YOUR INSTRUCTIONS
Give back exactly the lines starting at the one with "none -> white tile E5:G5 level 1" and ending at the last line of the data below. Pictures are not part of the copy.

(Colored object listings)
====================
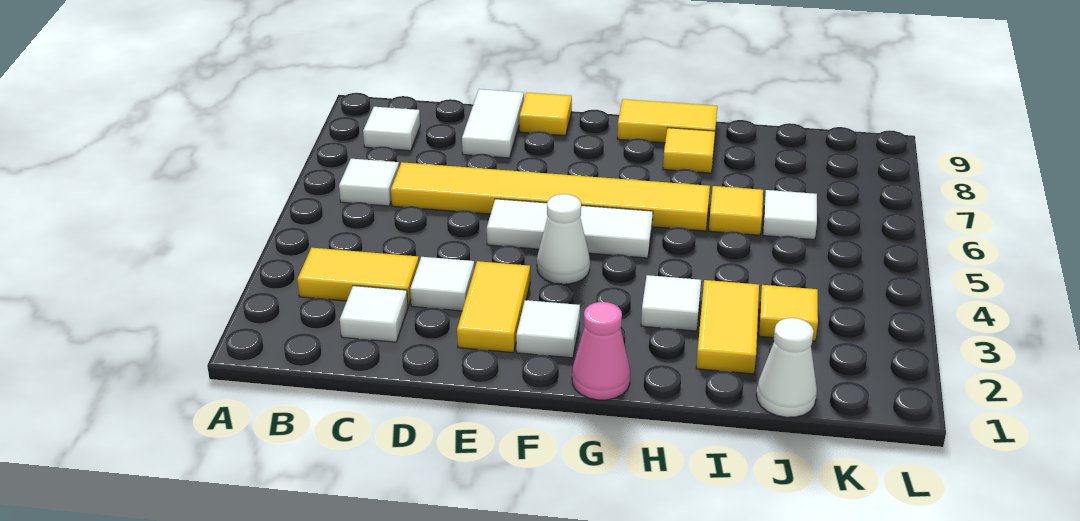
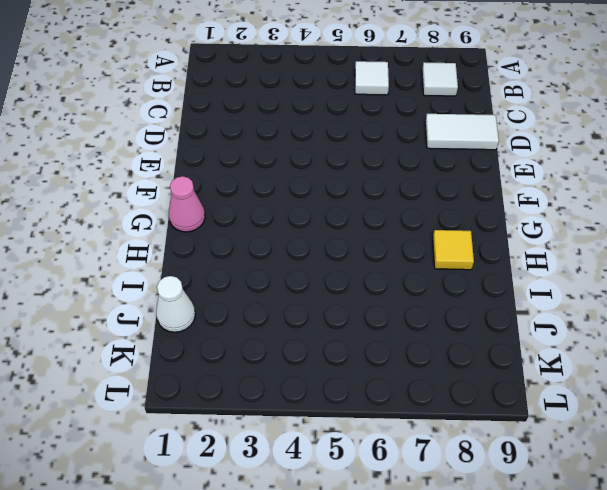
none -> yellow tile B3:C3 level 1
none -> white tile C2 level 1
none -> yellow tile C6:H6 level 1

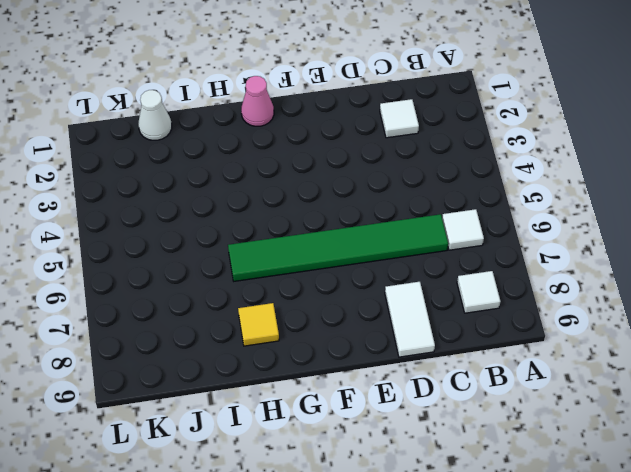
green tile C6:H6 level 1 -> yellow tile C6:H6 level 1
none -> yellow tile B3:C3 level 1
none -> white tile D3 level 1
none -> yellow tile E2:E3 level 1

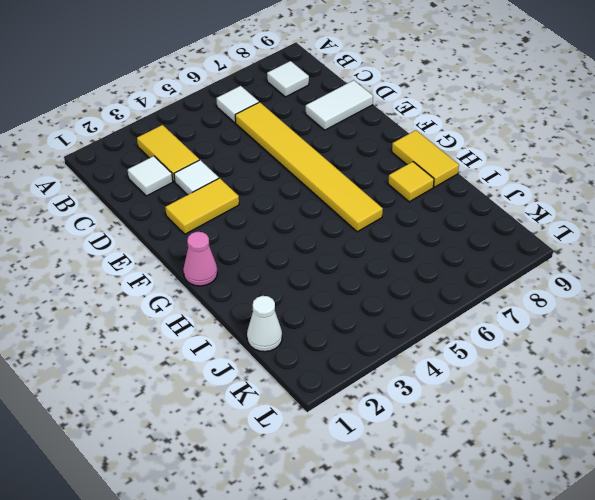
none -> white tile E5:G5 level 1
none -> yellow tile E9 level 1
none -> white tile F2 level 1

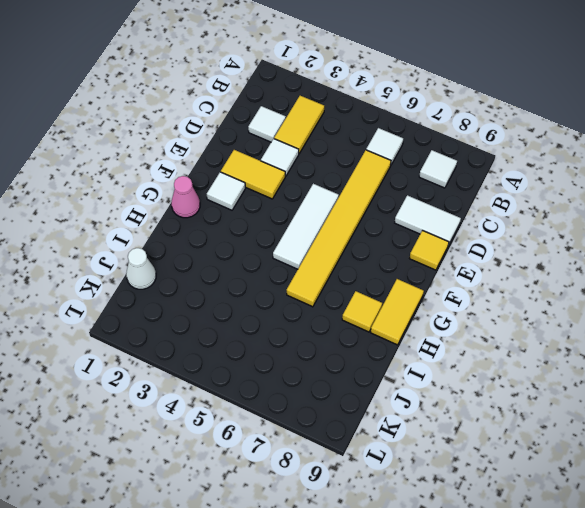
none -> white cone F4 level 1
none -> white tile H3 level 1
none -> yellow tile I2:I3 level 1

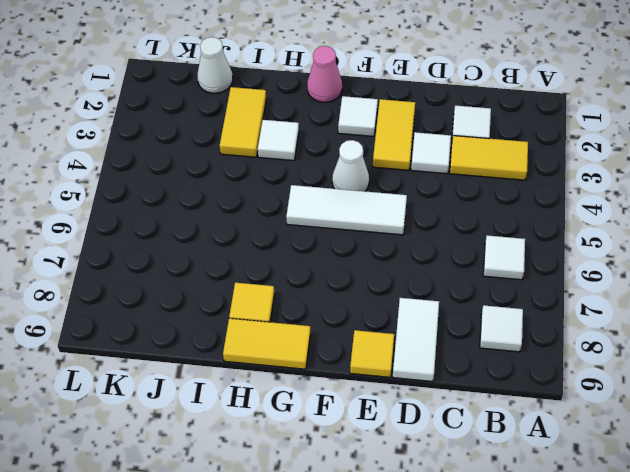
none -> yellow tile C6:H6 level 1
none -> yellow tile I6 level 1
none -> yellow tile J3 level 1

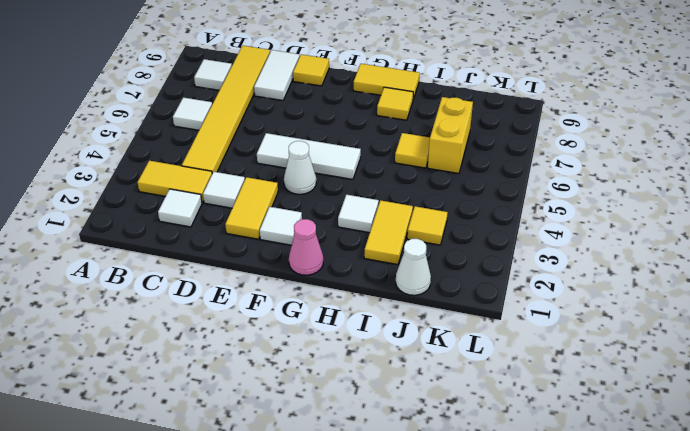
yellow tile C4:C9 level 1 -> yellow tile C6:H6 level 1
yellow brick J6:J7 level 1 -> white tile J6 level 1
====================
WRITTEN RESPONSE
none -> white tile E5:G5 level 1
none -> yellow tile E9 level 1
none -> white tile F2 level 1

none -> white cone F4 level 1
none -> white tile H3 level 1
none -> yellow tile I2:I3 level 1

none -> yellow tile C6:H6 level 1
none -> yellow tile I6 level 1
none -> yellow tile J3 level 1

yellow tile C4:C9 level 1 -> yellow tile C6:H6 level 1
yellow brick J6:J7 level 1 -> white tile J6 level 1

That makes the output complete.